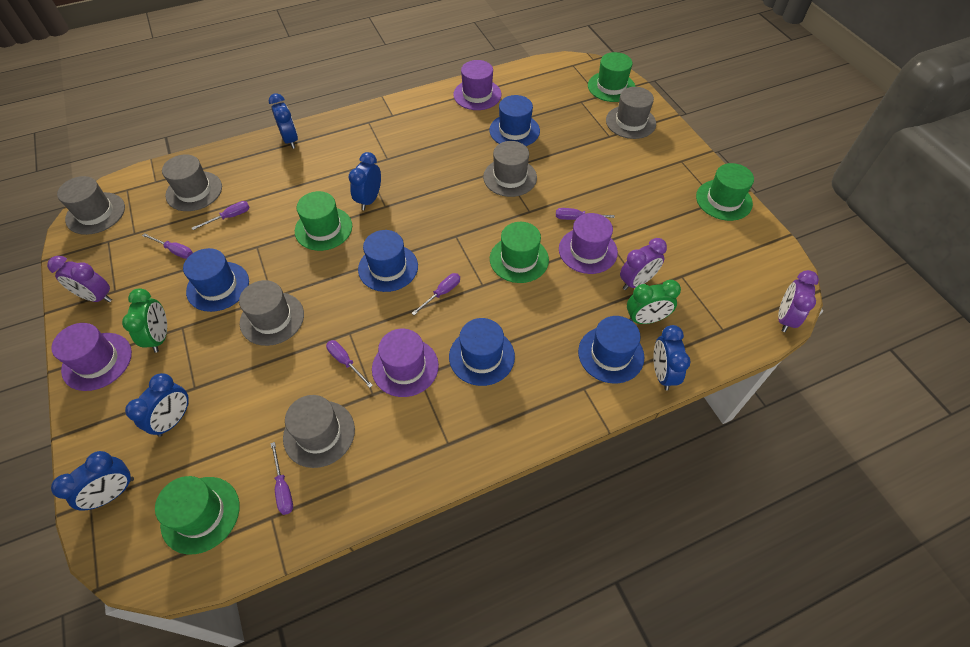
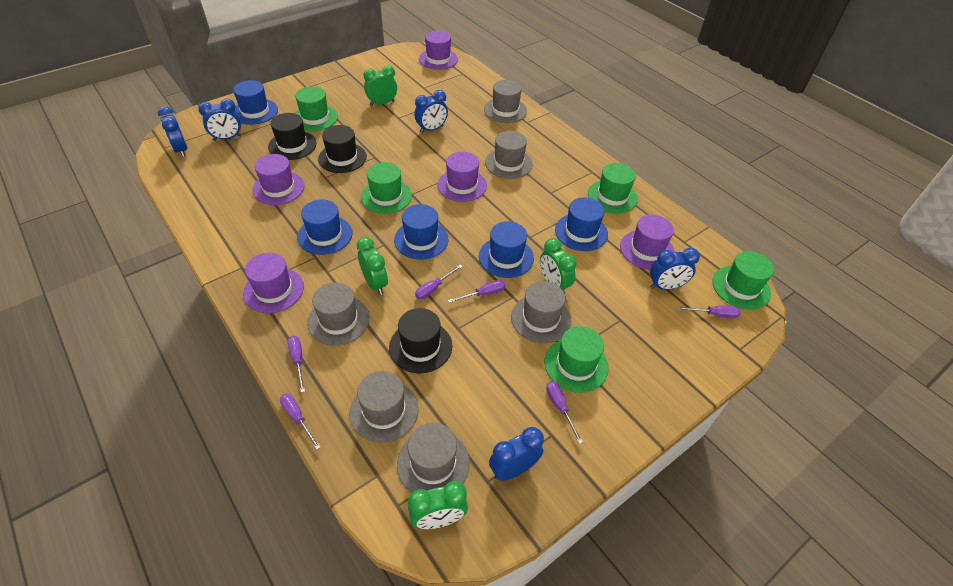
black hat: 0 -> 3
green clock: 2 -> 4
purple clock: 3 -> 0
purple hat: 4 -> 5

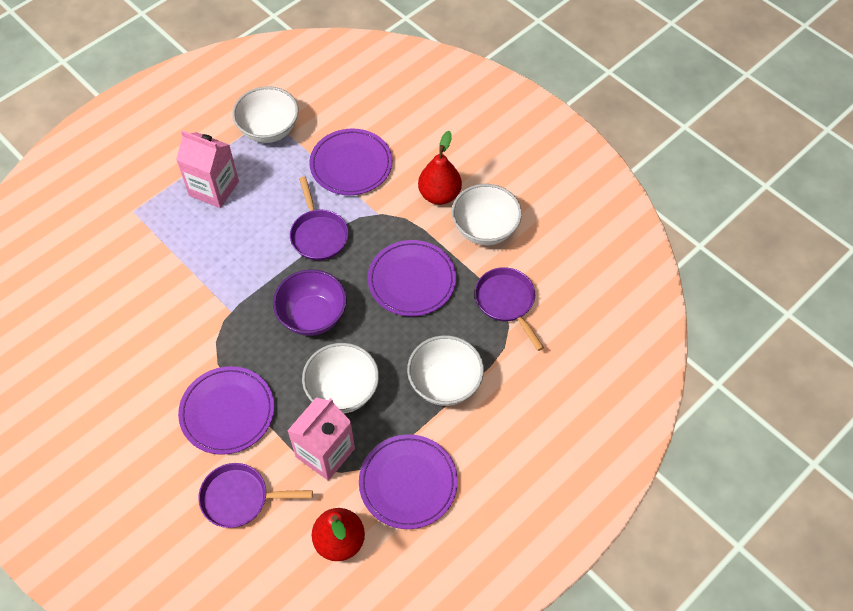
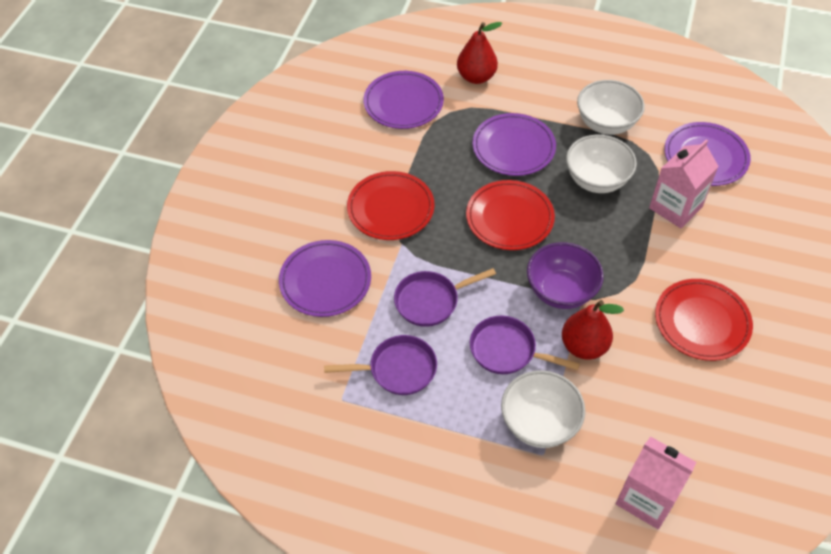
red plate: 0 -> 3
white bowl: 4 -> 3

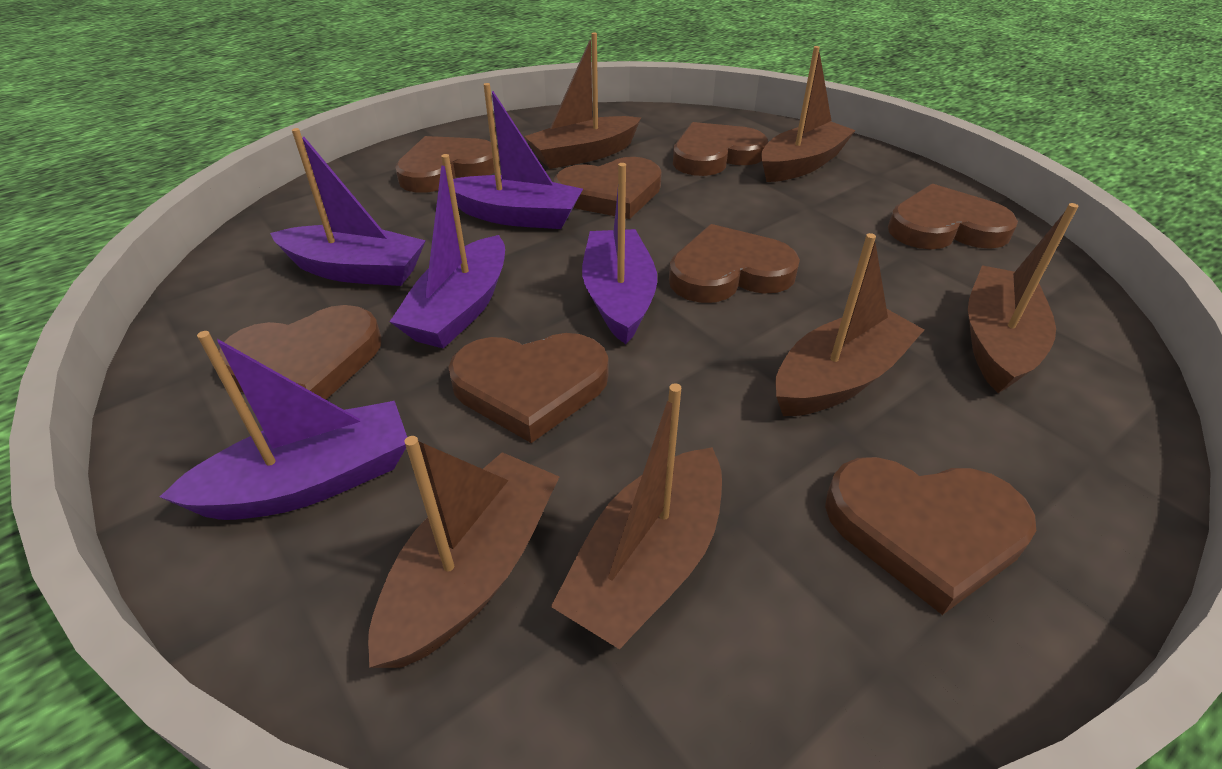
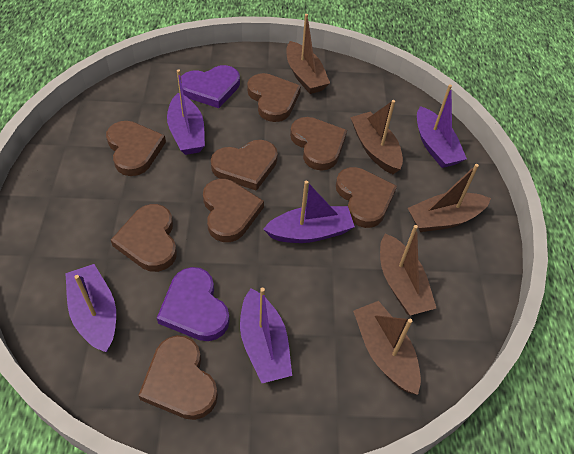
brown boat: 6 -> 5
purple heart: 0 -> 2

--

▶ _Activity_: All of the material above goes into the copy exactly as is; the pictures do not.

▶ _Exercise solution_:
black hat: 0 -> 3
green clock: 2 -> 4
purple clock: 3 -> 0
purple hat: 4 -> 5

red plate: 0 -> 3
white bowl: 4 -> 3

brown boat: 6 -> 5
purple heart: 0 -> 2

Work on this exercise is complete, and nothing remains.